> Work to be completed
What lines in the data hold the string "black"? Show them.

> Exercise material

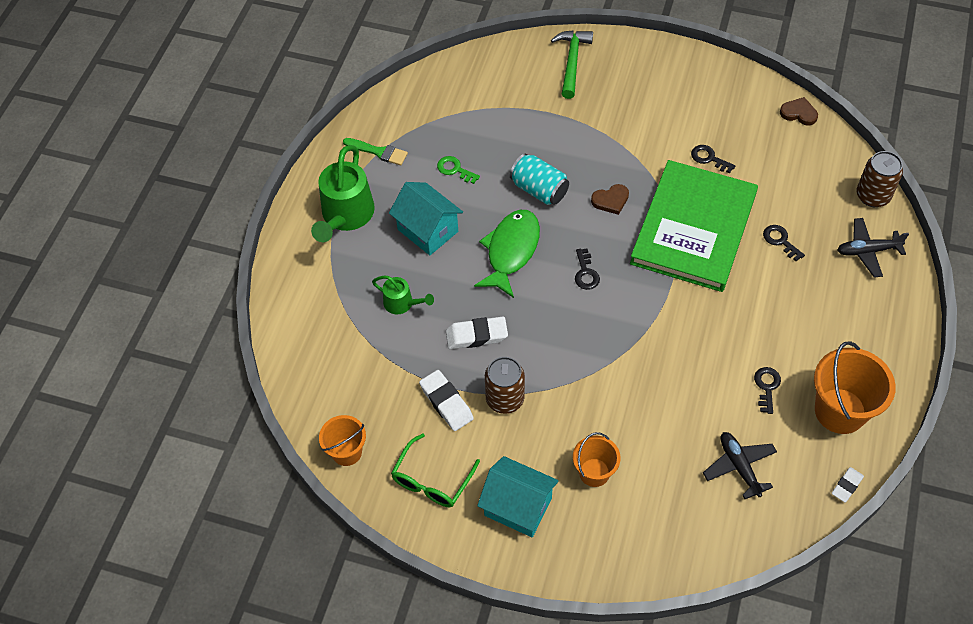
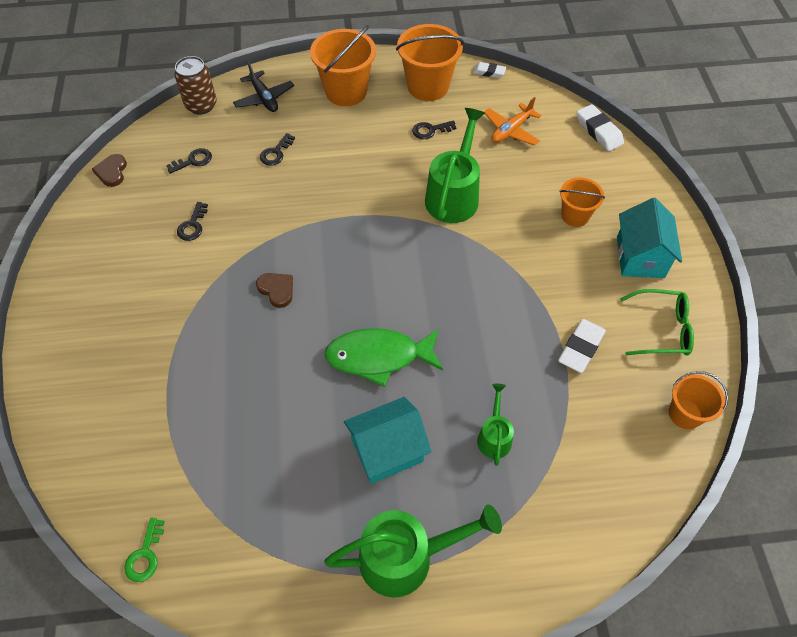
camera: 115 degrees left, 0 degrees up
(378, 152) = (290, 563): green brush -> none
(427, 230) = (387, 451): turquoise house -> turquoise house turned 45 degrees clockwise
(455, 169) = (287, 457): green key -> green key (145, 555)
(476, 335) = (494, 350): white eraser -> white eraser (598, 131)
(505, 399) = (548, 302): brown can -> none
(539, 190) = (286, 359): turquoise can -> none
(572, 62) = (77, 391): green hammer -> none
(586, 273) = (376, 283): black key -> black key (193, 161)
(666, 374) = (454, 194): none -> green watering can
(693, 228) = (286, 215): green book -> none
(739, 466) = (511, 130): black plane -> orange plane
(855, 328) = (346, 91): none -> orange bucket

> Exercise output
(586, 273) = (376, 283): black key -> black key (193, 161)
(739, 466) = (511, 130): black plane -> orange plane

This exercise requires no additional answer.